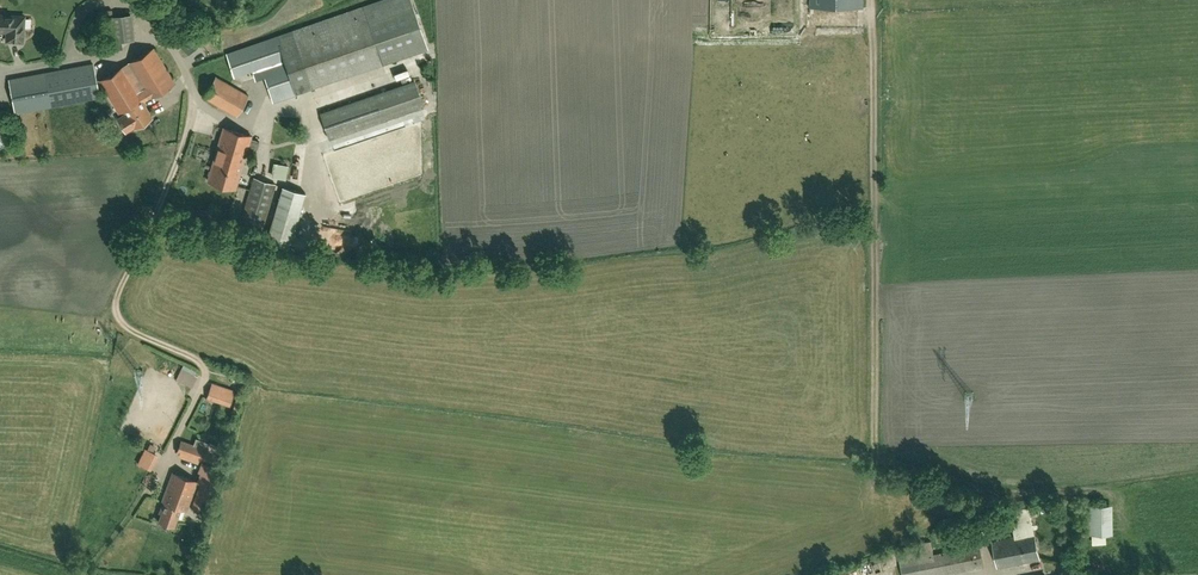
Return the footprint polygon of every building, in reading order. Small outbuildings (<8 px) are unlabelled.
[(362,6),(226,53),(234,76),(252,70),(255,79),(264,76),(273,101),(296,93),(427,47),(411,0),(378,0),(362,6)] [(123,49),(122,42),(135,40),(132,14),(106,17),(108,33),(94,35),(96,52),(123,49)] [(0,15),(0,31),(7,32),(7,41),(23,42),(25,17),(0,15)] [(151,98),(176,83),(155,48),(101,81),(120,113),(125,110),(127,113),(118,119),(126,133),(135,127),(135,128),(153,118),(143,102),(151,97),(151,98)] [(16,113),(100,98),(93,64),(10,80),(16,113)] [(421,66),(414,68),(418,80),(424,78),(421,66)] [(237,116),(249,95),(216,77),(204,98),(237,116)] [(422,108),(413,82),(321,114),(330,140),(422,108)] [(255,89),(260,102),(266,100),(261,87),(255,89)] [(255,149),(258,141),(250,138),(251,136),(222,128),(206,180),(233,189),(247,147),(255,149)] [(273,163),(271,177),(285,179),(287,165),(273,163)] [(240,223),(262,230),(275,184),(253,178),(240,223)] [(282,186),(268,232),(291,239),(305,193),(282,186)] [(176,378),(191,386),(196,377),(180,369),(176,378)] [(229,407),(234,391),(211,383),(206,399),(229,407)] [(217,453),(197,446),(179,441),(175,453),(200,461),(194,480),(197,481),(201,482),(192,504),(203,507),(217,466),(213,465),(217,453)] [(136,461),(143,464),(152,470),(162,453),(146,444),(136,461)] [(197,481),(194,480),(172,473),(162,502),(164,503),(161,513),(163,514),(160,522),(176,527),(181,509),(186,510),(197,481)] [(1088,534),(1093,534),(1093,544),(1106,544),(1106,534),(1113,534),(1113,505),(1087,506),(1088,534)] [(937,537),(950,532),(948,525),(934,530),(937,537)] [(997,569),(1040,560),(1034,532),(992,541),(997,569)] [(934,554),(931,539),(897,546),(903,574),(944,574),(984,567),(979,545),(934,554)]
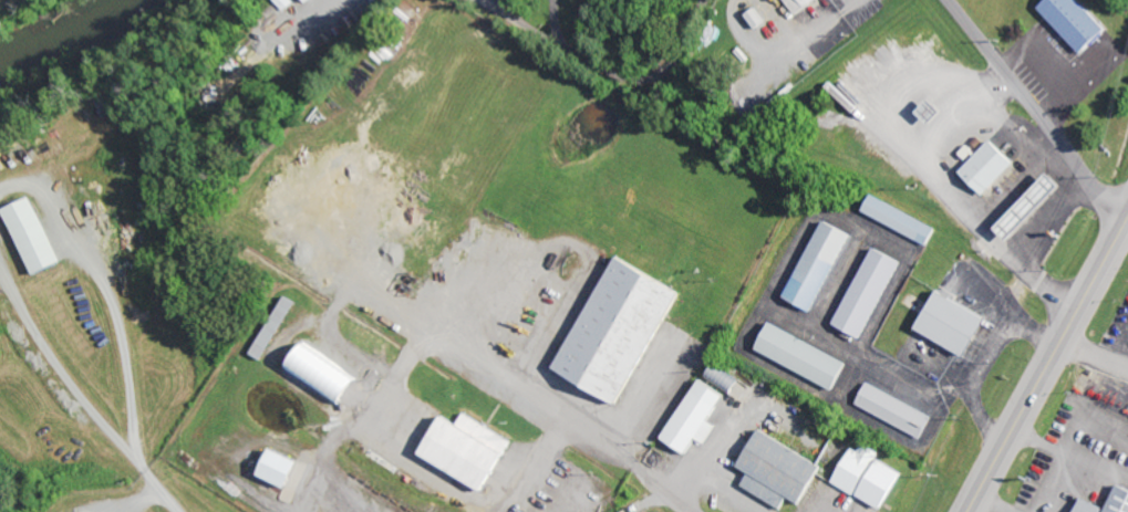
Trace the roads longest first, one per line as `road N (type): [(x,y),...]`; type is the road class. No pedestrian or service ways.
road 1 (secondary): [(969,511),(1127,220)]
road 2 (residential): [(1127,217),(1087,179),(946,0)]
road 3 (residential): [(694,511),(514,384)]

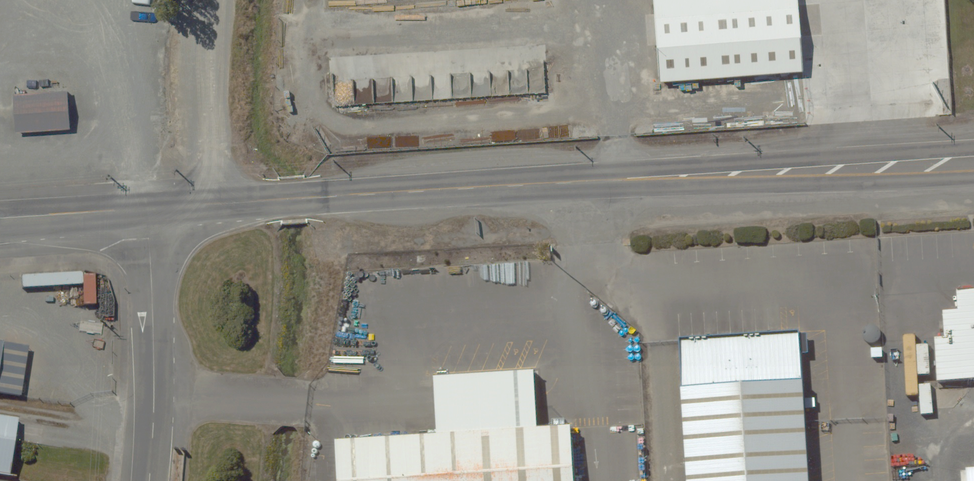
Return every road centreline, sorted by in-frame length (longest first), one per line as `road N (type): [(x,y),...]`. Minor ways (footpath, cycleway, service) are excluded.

++++++++++++++++++++

WORK REQUIRED:
Repeat each entry above word for word, leaving every picture out.

TASK RESPONSE:
Return the footprint polygon of every building, in reading order. Small outbuildings (<8 px) are unlabelled.
[(362,6),(226,53),(234,76),(252,70),(255,79),(264,76),(273,101),(296,93),(427,47),(411,0),(378,0),(362,6)] [(123,49),(122,42),(135,40),(132,14),(106,17),(108,33),(94,35),(96,52),(123,49)] [(0,15),(0,31),(7,32),(7,41),(23,42),(25,17),(0,15)] [(151,98),(176,83),(155,48),(101,81),(120,113),(125,110),(127,113),(118,119),(126,133),(135,127),(135,128),(153,118),(143,102),(151,97),(151,98)] [(16,113),(100,98),(93,64),(10,80),(16,113)] [(421,66),(414,68),(418,80),(424,78),(421,66)] [(237,116),(249,95),(216,77),(204,98),(237,116)] [(422,108),(413,82),(321,114),(330,140),(422,108)] [(255,89),(260,102),(266,100),(261,87),(255,89)] [(255,149),(258,141),(250,138),(251,136),(222,128),(206,180),(233,189),(247,147),(255,149)] [(273,163),(271,177),(285,179),(287,165),(273,163)] [(240,223),(262,230),(275,184),(253,178),(240,223)] [(282,186),(268,232),(291,239),(305,193),(282,186)] [(176,378),(191,386),(196,377),(180,369),(176,378)] [(229,407),(234,391),(211,383),(206,399),(229,407)] [(217,453),(197,446),(179,441),(175,453),(200,461),(194,480),(197,481),(201,482),(192,504),(203,507),(217,466),(213,465),(217,453)] [(136,461),(143,464),(152,470),(162,453),(146,444),(136,461)] [(197,481),(194,480),(172,473),(162,502),(164,503),(161,513),(163,514),(160,522),(176,527),(181,509),(186,510),(197,481)] [(1088,534),(1093,534),(1093,544),(1106,544),(1106,534),(1113,534),(1113,505),(1087,506),(1088,534)] [(937,537),(950,532),(948,525),(934,530),(937,537)] [(997,569),(1040,560),(1034,532),(992,541),(997,569)] [(934,554),(931,539),(897,546),(903,574),(944,574),(984,567),(979,545),(934,554)]
Trace the roads longest first, one per line as `road N (type): [(x,y),...]`; type is the road class. No pedestrian or service ways.
road 1 (secondary): [(969,511),(1127,220)]
road 2 (residential): [(1127,217),(1087,179),(946,0)]
road 3 (residential): [(694,511),(514,384)]

Return every road centreline, sorted by in-frame length (longest first), one per line as `road N (type): [(x,y),...]`. Minor ways (footpath, cycleway, service) are excluded.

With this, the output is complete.